The entries that follow must be written out exactly, without any of the pictures they contain.

[Stored records]
□ □ □

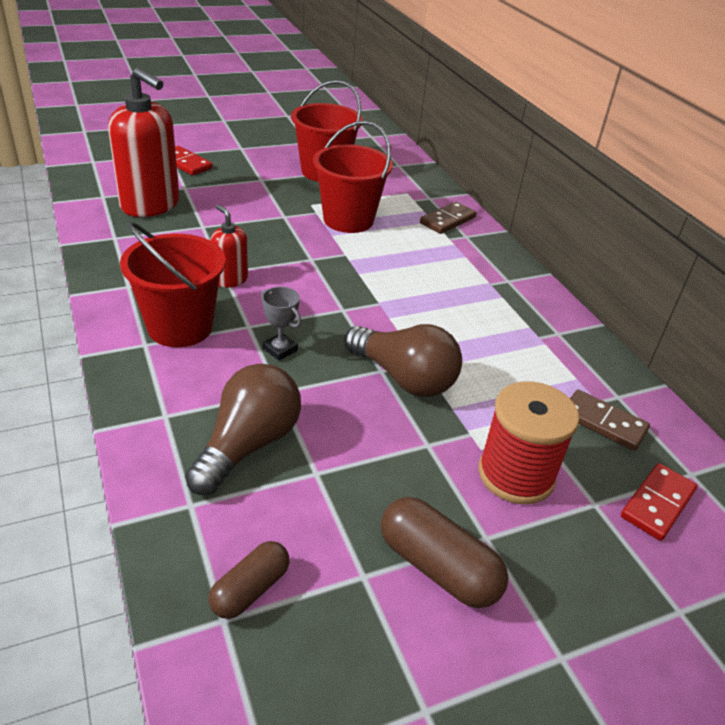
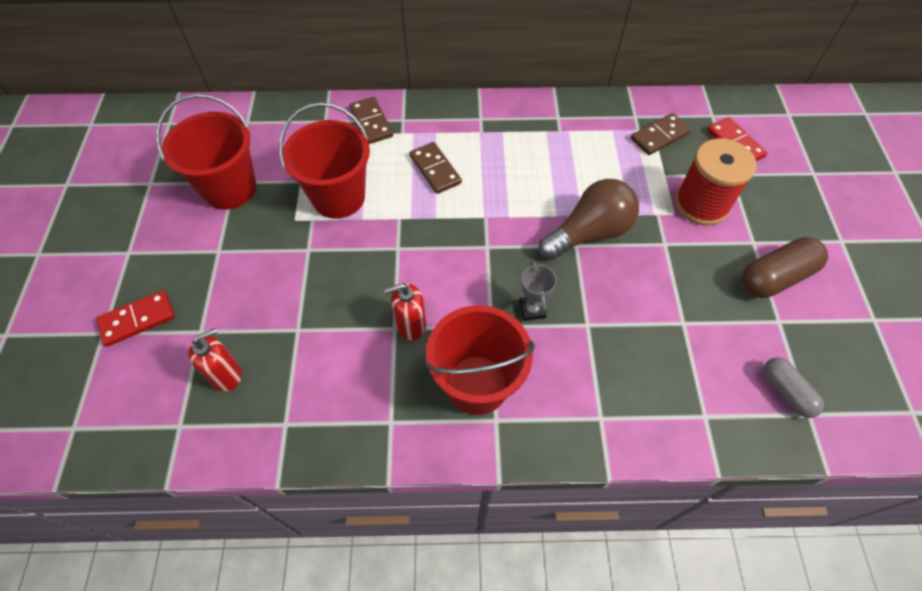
camera: 65 degrees left, 20 degrees up
(150, 205) = (226, 375): red soap dispenser -> red soap dispenser, size x0.50
(248, 444) = (646, 361): brown light bulb -> none
(250, 589) = (786, 392): brown capsule -> grey capsule
(280, 349) = (532, 309): grey trophy -> grey trophy turned 75 degrees counterclockwise
(418, 264) = (435, 169): none -> brown domino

□ □ □

● Problem solution
camera: 65 degrees left, 20 degrees up
(150, 205) = (226, 375): red soap dispenser -> red soap dispenser, size x0.50
(248, 444) = (646, 361): brown light bulb -> none
(250, 589) = (786, 392): brown capsule -> grey capsule
(280, 349) = (532, 309): grey trophy -> grey trophy turned 75 degrees counterclockwise
(418, 264) = (435, 169): none -> brown domino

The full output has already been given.